Spatial reasoning data
.....

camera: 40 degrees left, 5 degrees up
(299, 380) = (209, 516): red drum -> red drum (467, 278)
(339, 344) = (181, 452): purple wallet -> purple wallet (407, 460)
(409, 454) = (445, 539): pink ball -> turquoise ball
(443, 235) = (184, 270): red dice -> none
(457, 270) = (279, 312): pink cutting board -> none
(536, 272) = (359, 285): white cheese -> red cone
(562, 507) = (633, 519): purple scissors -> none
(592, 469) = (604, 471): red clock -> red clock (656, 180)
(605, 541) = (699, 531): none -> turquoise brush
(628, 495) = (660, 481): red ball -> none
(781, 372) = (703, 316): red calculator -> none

.....

Your task
Word for word, copy out the entries.

Reply
camera: 40 degrees left, 5 degrees up
(299, 380) = (209, 516): red drum -> red drum (467, 278)
(339, 344) = (181, 452): purple wallet -> purple wallet (407, 460)
(409, 454) = (445, 539): pink ball -> turquoise ball
(443, 235) = (184, 270): red dice -> none
(457, 270) = (279, 312): pink cutting board -> none
(536, 272) = (359, 285): white cheese -> red cone
(562, 507) = (633, 519): purple scissors -> none
(592, 469) = (604, 471): red clock -> red clock (656, 180)
(605, 541) = (699, 531): none -> turquoise brush
(628, 495) = (660, 481): red ball -> none
(781, 372) = (703, 316): red calculator -> none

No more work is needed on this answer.